*What you need to do*. Within the listing below, the lines to output run from the one containing "camera: 80 degrees left, 10 degrees up" through the one containing "(388, 198) = (224, 234): black"; copy them exactly and nothing else.

*** Material supplied ***

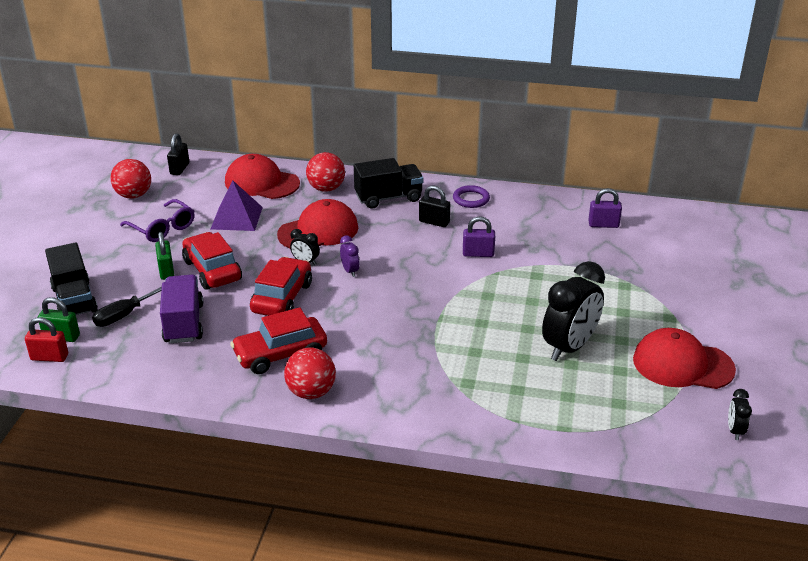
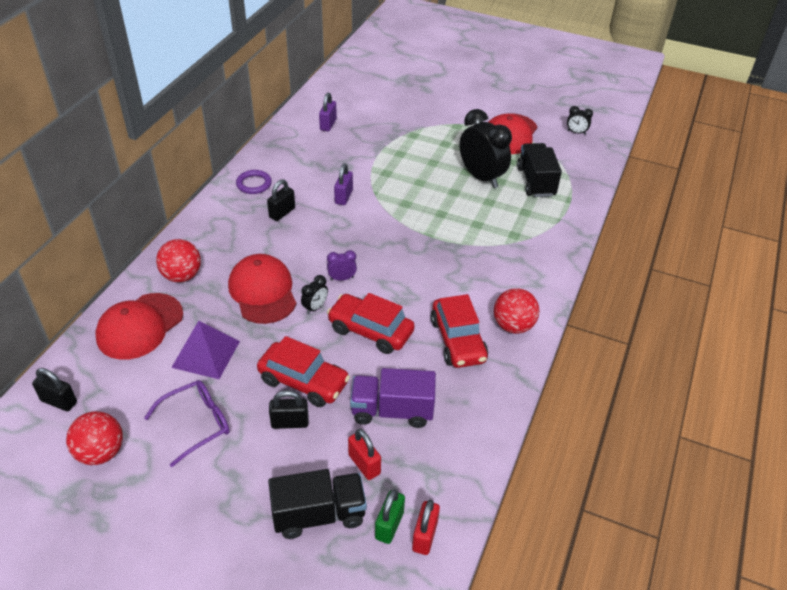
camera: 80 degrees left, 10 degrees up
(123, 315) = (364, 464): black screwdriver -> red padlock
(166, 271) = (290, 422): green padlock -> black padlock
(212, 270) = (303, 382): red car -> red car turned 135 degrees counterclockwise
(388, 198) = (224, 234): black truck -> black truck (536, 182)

***
*** Material supplied ***

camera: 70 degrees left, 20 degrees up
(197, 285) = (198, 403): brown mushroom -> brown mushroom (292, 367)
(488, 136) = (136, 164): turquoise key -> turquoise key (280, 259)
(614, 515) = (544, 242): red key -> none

***

*Written reply*.
camera: 80 degrees left, 10 degrees up
(123, 315) = (364, 464): black screwdriver -> red padlock
(166, 271) = (290, 422): green padlock -> black padlock
(212, 270) = (303, 382): red car -> red car turned 135 degrees counterclockwise
(388, 198) = (224, 234): black truck -> black truck (536, 182)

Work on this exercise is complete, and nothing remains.